About this task →
Retype the full listing without altering anything.

Exercise inputs →
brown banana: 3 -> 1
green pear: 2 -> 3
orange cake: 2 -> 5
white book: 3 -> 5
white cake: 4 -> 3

Exercise result →
brown banana: 3 -> 1
green pear: 2 -> 3
orange cake: 2 -> 5
white book: 3 -> 5
white cake: 4 -> 3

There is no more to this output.